TASK OBJECTIVE: Each line from the one containing "blue circle: (271, 104) -> (374, 200), moved" to the end of the entries is to be repeated exactly, and no other line.

EXERCISE DATA:
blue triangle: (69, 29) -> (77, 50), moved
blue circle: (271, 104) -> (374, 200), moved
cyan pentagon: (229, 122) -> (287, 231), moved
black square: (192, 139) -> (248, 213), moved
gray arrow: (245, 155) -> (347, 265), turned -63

SOLUTION BELOW:
blue circle: (271, 104) -> (374, 200), moved
cyan pentagon: (229, 122) -> (287, 231), moved
black square: (192, 139) -> (248, 213), moved
gray arrow: (245, 155) -> (347, 265), turned -63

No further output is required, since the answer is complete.